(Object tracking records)
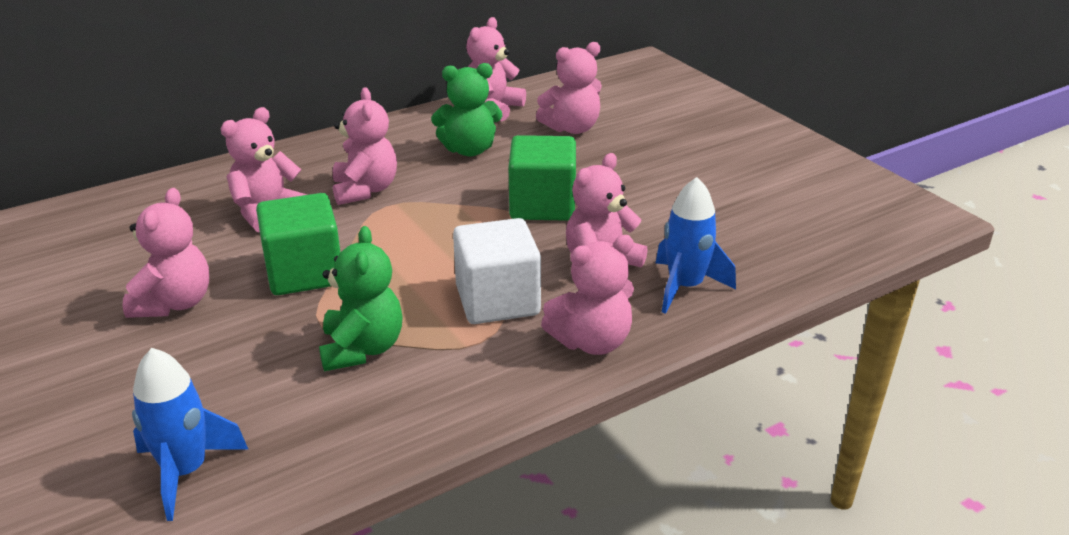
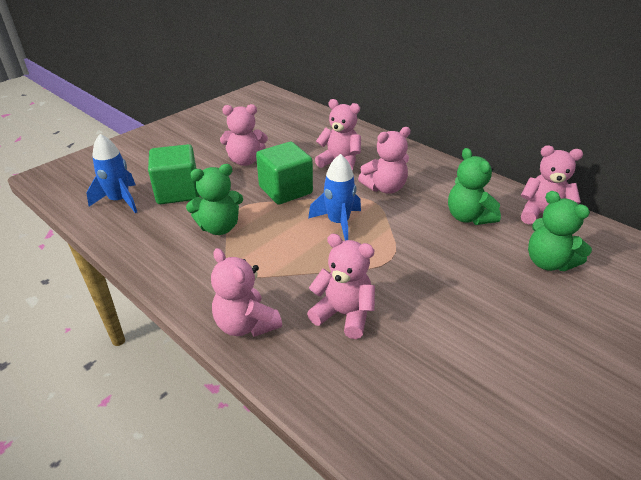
camera: 75 degrees right, 5 degrees up
(497, 300) = (281, 270): white cube -> none
(542, 205) = (413, 268): green cube -> green cube (178, 192)
(572, 128) = (548, 262): pink teddy bear -> green teddy bear
(685, 287) = (333, 371): blue rocket -> blue rocket (338, 223)

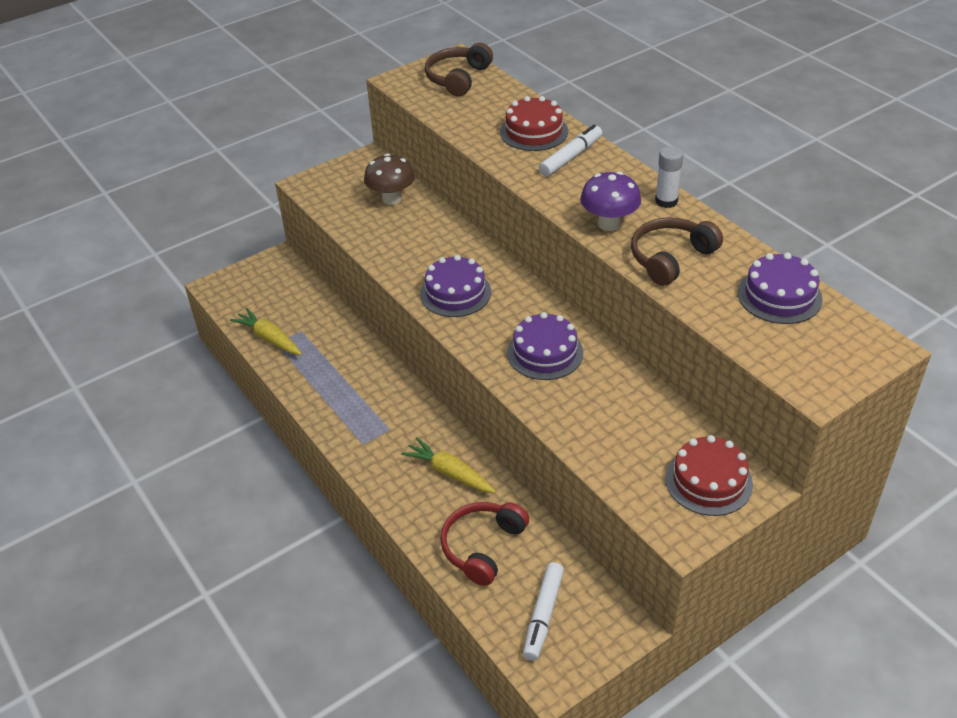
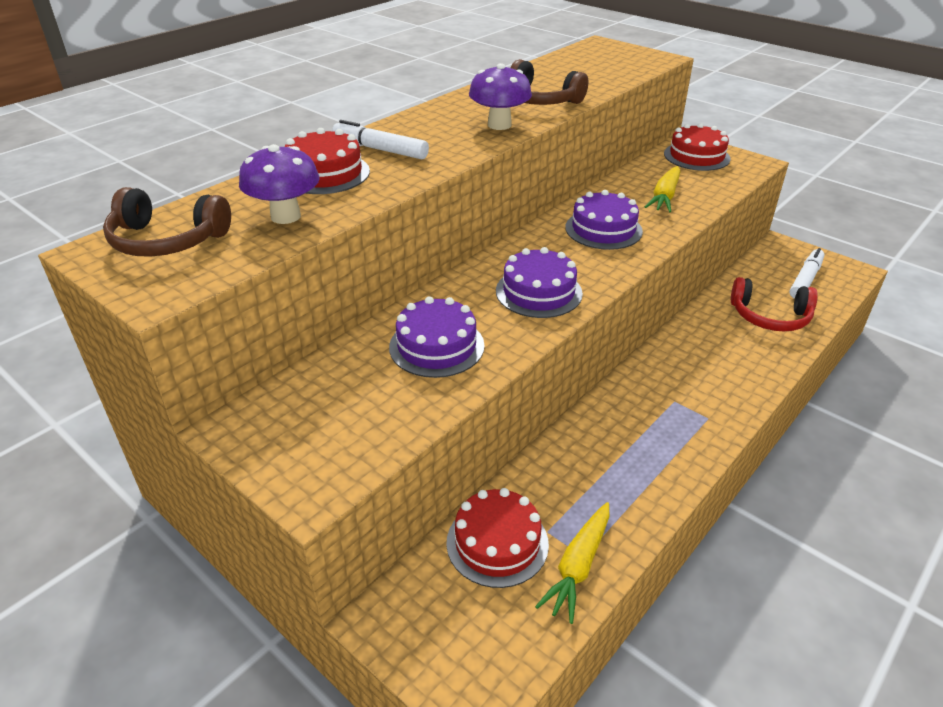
camera: 105 degrees left, 5 degrees down
(303, 307) = (497, 543): none -> red cake
(391, 199) = (350, 378): brown mushroom -> none
(449, 473) = (704, 348): yellow carrot -> yellow carrot (664, 197)
(472, 116) = (285, 216): none -> purple mushroom
(543, 615) = (805, 279): white marker -> white marker turned 60 degrees counterclockwise
(666, 201) = (451, 105): white glue stick -> none
(779, 296) = (565, 67): purple cake -> purple cake (436, 346)

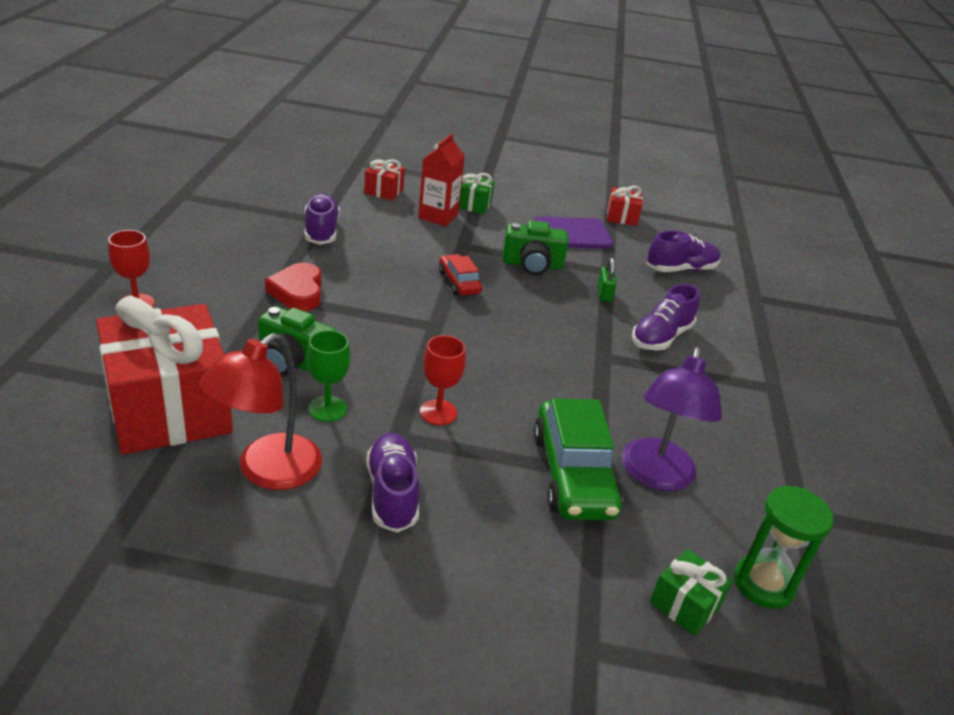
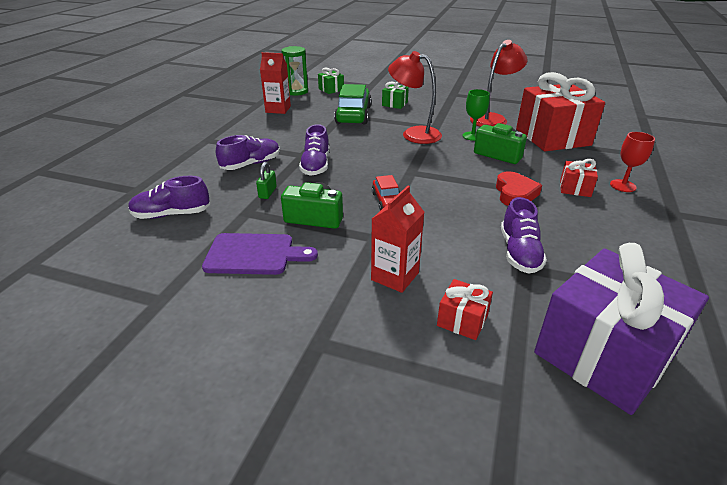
camera: 165 degrees left, 0 degrees up
(288, 174) = (603, 354): none -> purple gift
(392, 493) = (437, 112): purple shoe -> purple shoe (316, 165)
(438, 412) = (414, 134): red goblet -> red lamp
(473, 205) = (347, 297): green gift -> green gift (394, 104)
(621, 217) = (164, 281): red gift -> red gift (575, 188)
(656, 476) = (314, 113): purple lamp -> none
(739, 490) = (278, 109): none -> red carton

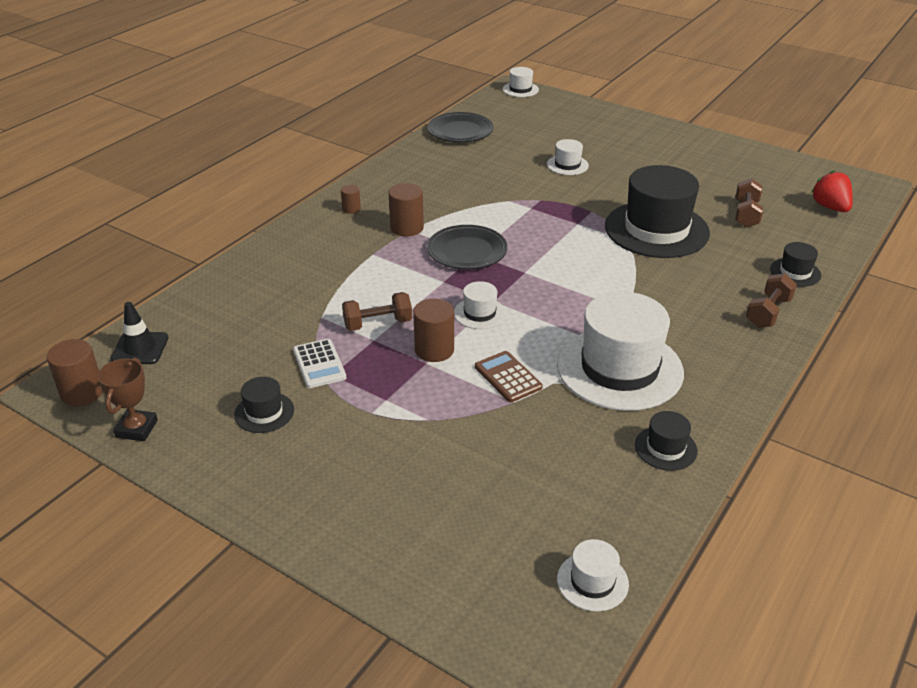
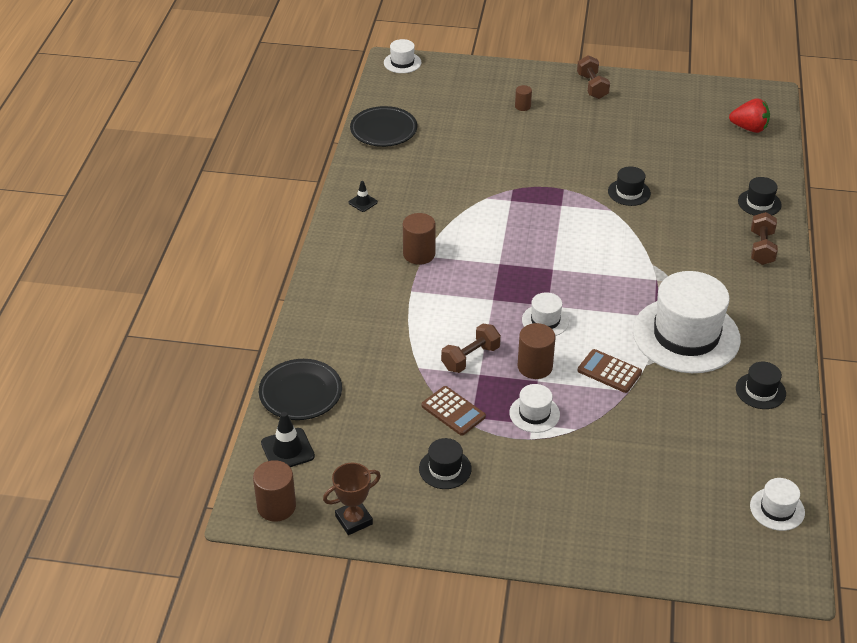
camera: 25 degrees left, 5 degrees up
(136, 429) = (354, 520): brown trophy -> brown trophy turned 75 degrees clockwise
(319, 364) = (453, 411): white calculator -> brown calculator
(351, 209) = (353, 249): brown cylinder -> brown cylinder (522, 106)
(393, 178) = (363, 202): none -> black traffic cone
(467, 252) = (490, 263): black plate -> black plate (300, 393)
(567, 165) = (509, 143): white hat -> white hat (534, 414)
(656, 230) = (629, 192): black hat -> black hat, size x0.45
(746, 214) = (689, 155): brown dumbbell -> brown dumbbell (592, 86)
(830, 207) = (749, 128): red strawberry -> red strawberry turned 150 degrees clockwise

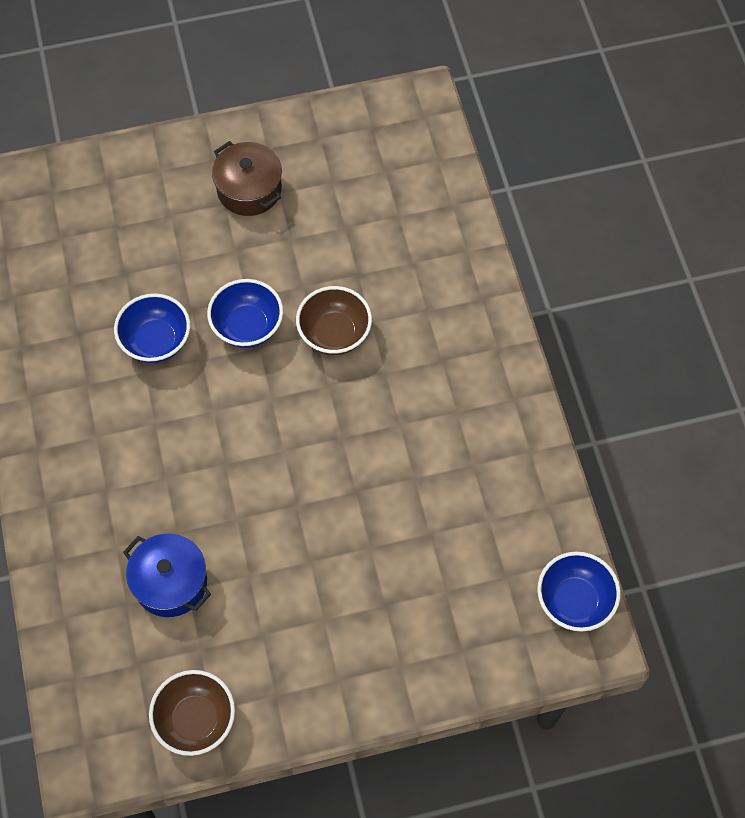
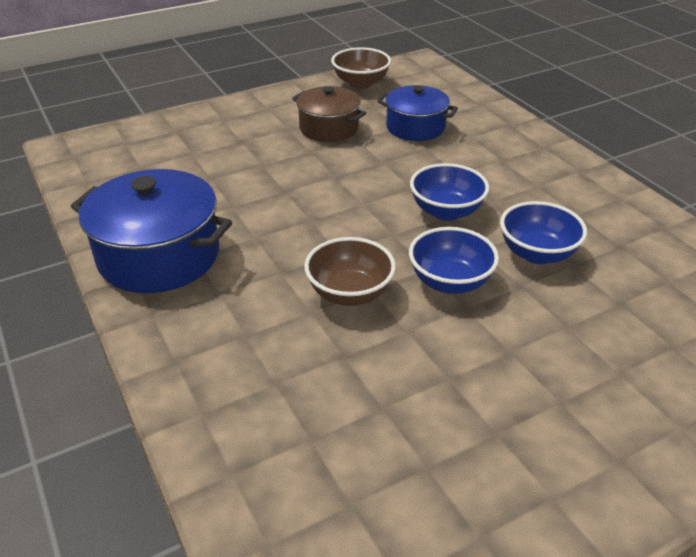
camera: 165 degrees right, 25 degrees down
(249, 189) = (540, 428): brown pot -> brown pot (329, 128)
(490, 419) = (159, 256): none -> blue pot
(574, 601) = (80, 163): blue bowl -> blue bowl (446, 211)

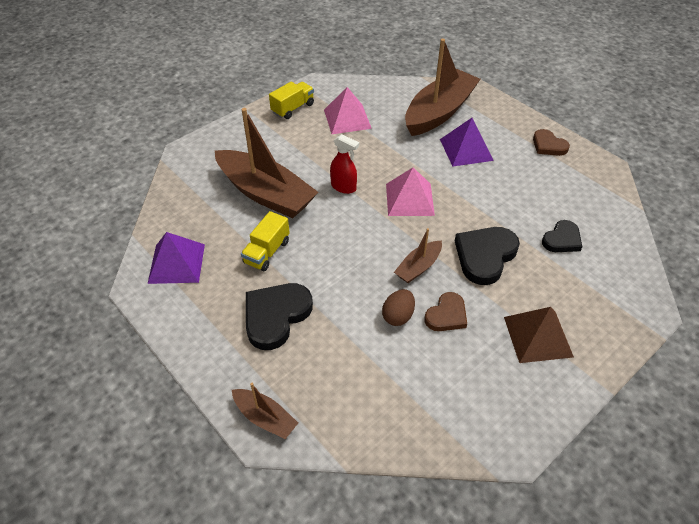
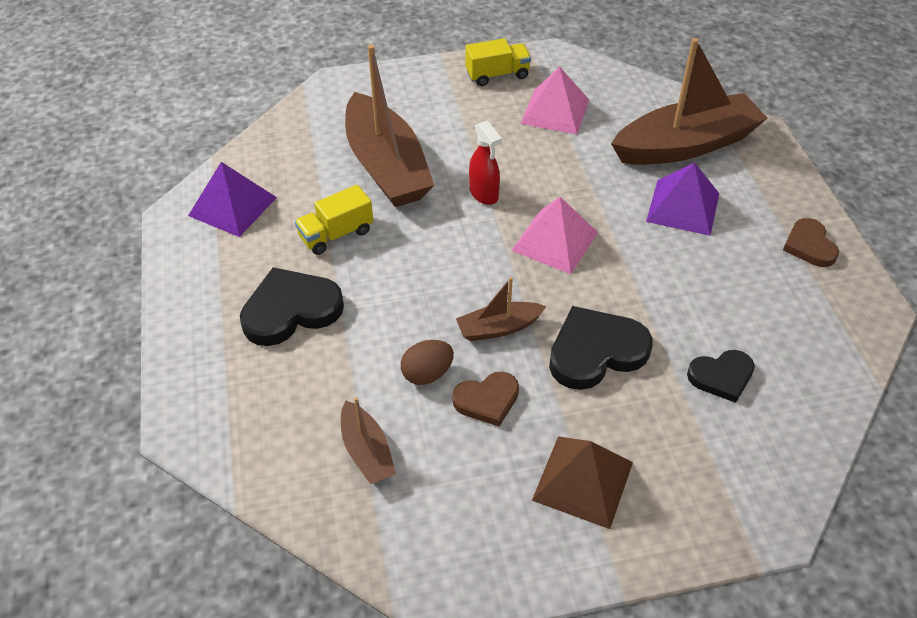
camera: 30 degrees right, 0 degrees up
(265, 418) = (196, 414): brown boat -> brown boat (367, 451)

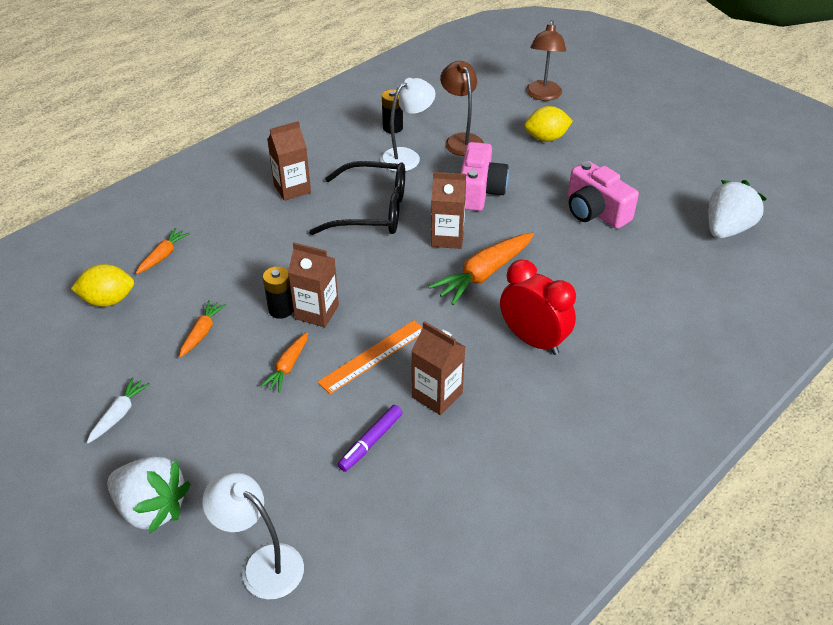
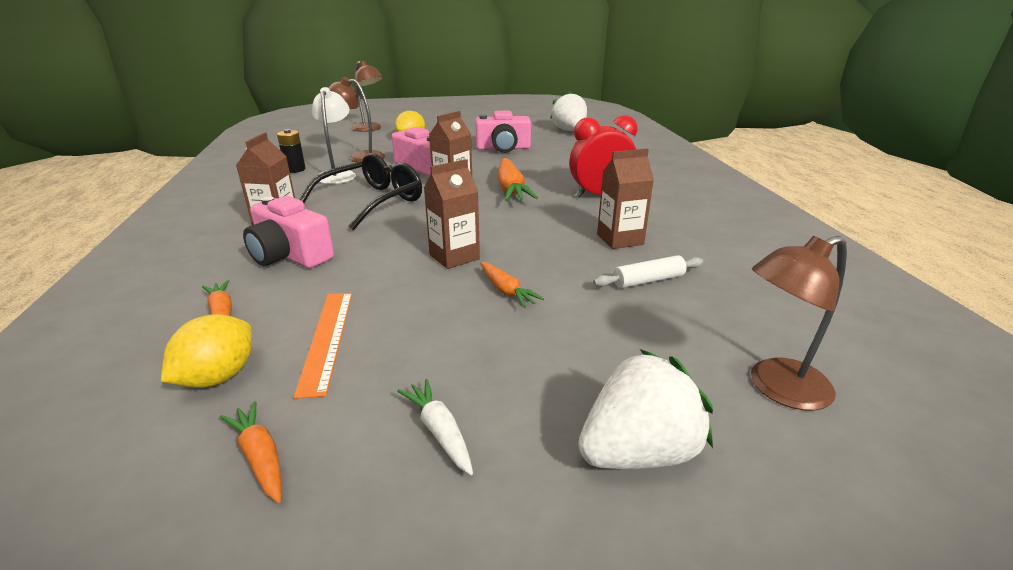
camera: 55 degrees left, 15 degrees down
(202, 332) = (387, 324): orange carrot -> orange carrot (260, 457)
(250, 232) = (290, 255): none -> pink camera
(262, 563) = (777, 388): white lamp -> brown lamp
(281, 309) = (424, 272): black battery -> none
(371, 442) = (648, 280): purple marker -> white rolling pin
(373, 356) = (544, 250): orange ruler -> orange ruler (326, 339)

* Instructions for the task: Whatever pictures the records hold, omit them; give again exactly the lines from the one containing "(621, 217) = (164, 281): red" through the one containing "(262, 563) = (777, 388): white".

* Result of this task:
(621, 217) = (164, 281): red gift -> red gift (575, 188)
(656, 476) = (314, 113): purple lamp -> none
(739, 490) = (278, 109): none -> red carton

camera: 25 degrees left, 5 degrees up
(136, 429) = (354, 520): brown trophy -> brown trophy turned 75 degrees clockwise
(319, 364) = (453, 411): white calculator -> brown calculator
(351, 209) = (353, 249): brown cylinder -> brown cylinder (522, 106)
(393, 178) = (363, 202): none -> black traffic cone
(467, 252) = (490, 263): black plate -> black plate (300, 393)
(567, 165) = (509, 143): white hat -> white hat (534, 414)
(656, 230) = (629, 192): black hat -> black hat, size x0.45
(746, 214) = (689, 155): brown dumbbell -> brown dumbbell (592, 86)
(830, 207) = (749, 128): red strawberry -> red strawberry turned 150 degrees clockwise

camera: 165 degrees right, 25 degrees down
(249, 189) = (540, 428): brown pot -> brown pot (329, 128)
(490, 419) = (159, 256): none -> blue pot
(574, 601) = (80, 163): blue bowl -> blue bowl (446, 211)

camera: 30 degrees right, 0 degrees up
(265, 418) = (196, 414): brown boat -> brown boat (367, 451)

camera: 55 degrees left, 15 degrees down
(202, 332) = (387, 324): orange carrot -> orange carrot (260, 457)
(250, 232) = (290, 255): none -> pink camera
(262, 563) = (777, 388): white lamp -> brown lamp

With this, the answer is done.